> **Count change data**
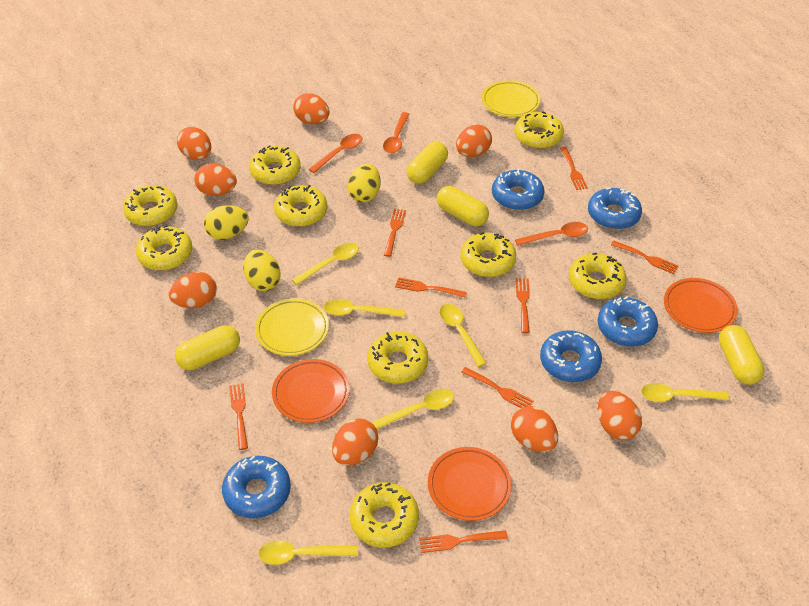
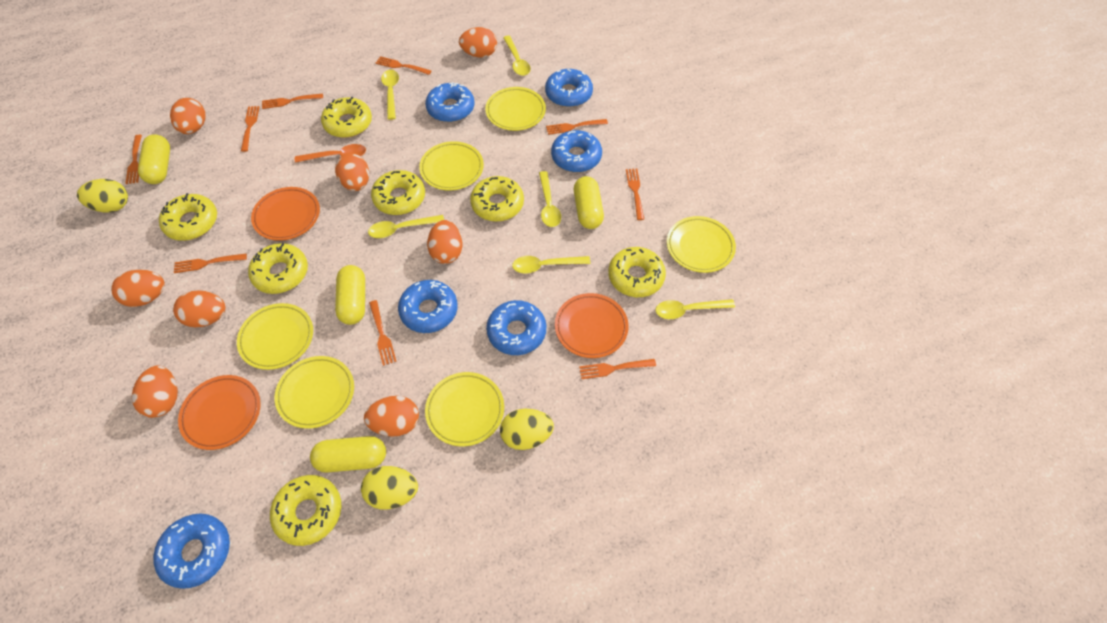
blue donut: 5 -> 6
orange fork: 8 -> 9
orange spoon: 3 -> 1
yellow donut: 9 -> 7
yellow plate: 2 -> 6

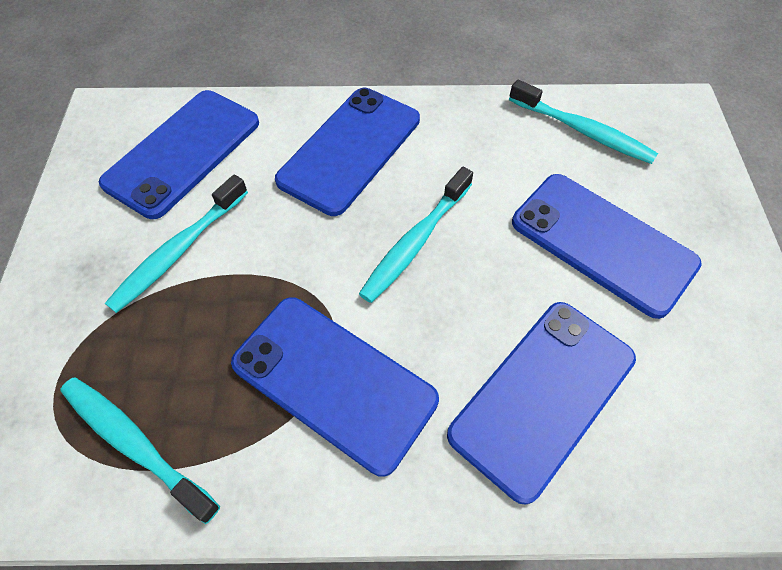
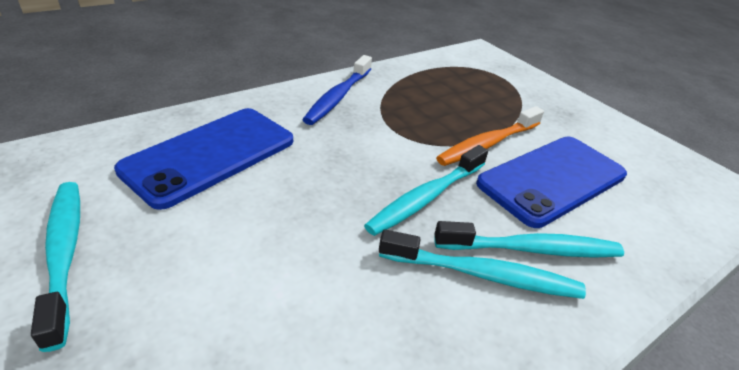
blue phone: 5 -> 2
blue toothbrush: 0 -> 1
orange toothbrush: 0 -> 1

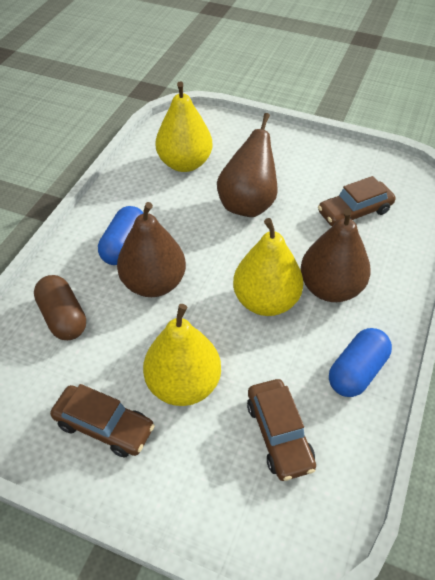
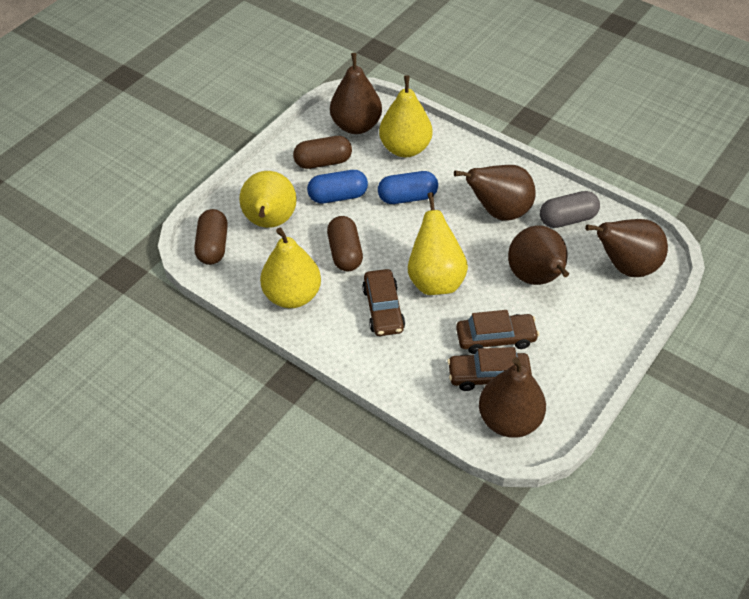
brown capsule: 1 -> 3
brown pear: 3 -> 5
grey capsule: 0 -> 1
yellow pear: 3 -> 4

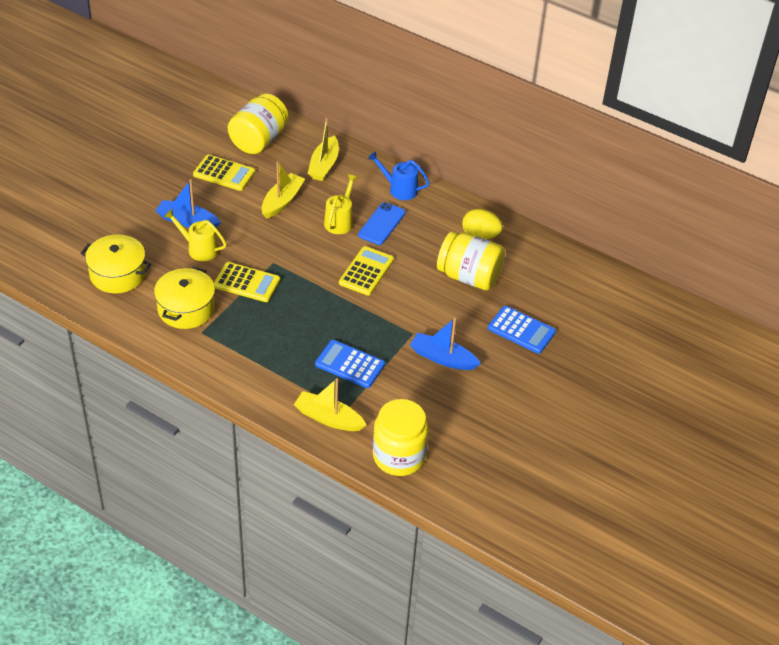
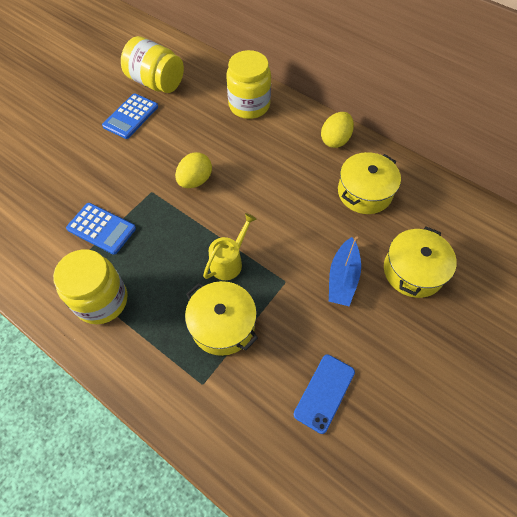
blue boat: 2 -> 1
blue watering can: 1 -> 0
yellow boat: 3 -> 0
yellow calculator: 3 -> 0
yellow egg: 1 -> 2
yellow pot: 2 -> 3
yellow watering can: 2 -> 1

> **PROBLEM STATEMENT**
The answer must be an exact copy of the lines from the one containing "grey capsule: 0 -> 1" through the last line of the records, and nothing else. Pictures do not belong in it.

> **RESULT FOR THIS TASK**
grey capsule: 0 -> 1
yellow pear: 3 -> 4

blue boat: 2 -> 1
blue watering can: 1 -> 0
yellow boat: 3 -> 0
yellow calculator: 3 -> 0
yellow egg: 1 -> 2
yellow pot: 2 -> 3
yellow watering can: 2 -> 1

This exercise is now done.